● **How to complete this task**: Copy out each line below in which the string "cutting" appears.

● **Information given**:
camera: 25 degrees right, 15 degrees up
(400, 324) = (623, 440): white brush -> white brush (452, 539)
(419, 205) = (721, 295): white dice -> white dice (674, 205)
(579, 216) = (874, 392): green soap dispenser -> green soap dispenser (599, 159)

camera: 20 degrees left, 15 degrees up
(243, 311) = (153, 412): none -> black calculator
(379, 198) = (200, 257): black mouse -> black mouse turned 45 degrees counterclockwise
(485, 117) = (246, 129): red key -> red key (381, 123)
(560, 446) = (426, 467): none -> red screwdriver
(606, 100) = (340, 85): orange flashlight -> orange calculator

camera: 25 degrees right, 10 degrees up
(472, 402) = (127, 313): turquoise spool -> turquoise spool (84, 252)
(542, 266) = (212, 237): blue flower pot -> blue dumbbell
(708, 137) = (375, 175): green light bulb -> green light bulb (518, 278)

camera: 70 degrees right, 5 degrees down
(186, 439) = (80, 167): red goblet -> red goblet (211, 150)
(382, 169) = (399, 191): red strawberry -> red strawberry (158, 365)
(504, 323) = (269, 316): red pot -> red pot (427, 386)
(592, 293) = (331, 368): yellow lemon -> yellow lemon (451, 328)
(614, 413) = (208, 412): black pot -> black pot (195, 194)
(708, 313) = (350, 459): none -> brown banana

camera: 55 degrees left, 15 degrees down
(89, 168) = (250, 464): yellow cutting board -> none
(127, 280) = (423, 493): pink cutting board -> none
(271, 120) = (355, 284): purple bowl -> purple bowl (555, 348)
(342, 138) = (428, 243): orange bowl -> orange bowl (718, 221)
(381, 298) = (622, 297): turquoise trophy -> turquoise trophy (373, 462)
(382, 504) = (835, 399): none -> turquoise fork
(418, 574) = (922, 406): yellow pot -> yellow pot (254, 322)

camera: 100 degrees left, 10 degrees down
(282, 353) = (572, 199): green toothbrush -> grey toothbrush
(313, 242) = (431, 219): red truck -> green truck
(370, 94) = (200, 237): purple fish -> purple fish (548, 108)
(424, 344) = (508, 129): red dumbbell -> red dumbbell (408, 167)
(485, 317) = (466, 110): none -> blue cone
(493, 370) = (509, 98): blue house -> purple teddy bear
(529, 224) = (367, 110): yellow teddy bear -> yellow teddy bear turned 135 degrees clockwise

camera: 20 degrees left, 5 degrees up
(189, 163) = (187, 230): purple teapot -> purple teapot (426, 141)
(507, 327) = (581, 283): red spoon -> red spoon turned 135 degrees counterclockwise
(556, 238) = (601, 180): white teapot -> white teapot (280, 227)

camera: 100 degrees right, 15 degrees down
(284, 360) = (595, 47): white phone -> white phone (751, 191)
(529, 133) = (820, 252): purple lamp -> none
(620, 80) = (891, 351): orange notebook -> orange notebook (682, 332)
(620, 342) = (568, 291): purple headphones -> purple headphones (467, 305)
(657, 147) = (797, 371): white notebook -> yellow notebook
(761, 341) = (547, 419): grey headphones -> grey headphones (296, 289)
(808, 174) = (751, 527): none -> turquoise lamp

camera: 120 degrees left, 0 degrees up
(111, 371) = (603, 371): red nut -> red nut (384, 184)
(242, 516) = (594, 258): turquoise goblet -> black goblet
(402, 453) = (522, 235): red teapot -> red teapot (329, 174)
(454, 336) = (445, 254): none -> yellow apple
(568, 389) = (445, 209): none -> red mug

● **Result of the task**:
(89, 168) = (250, 464): yellow cutting board -> none
(127, 280) = (423, 493): pink cutting board -> none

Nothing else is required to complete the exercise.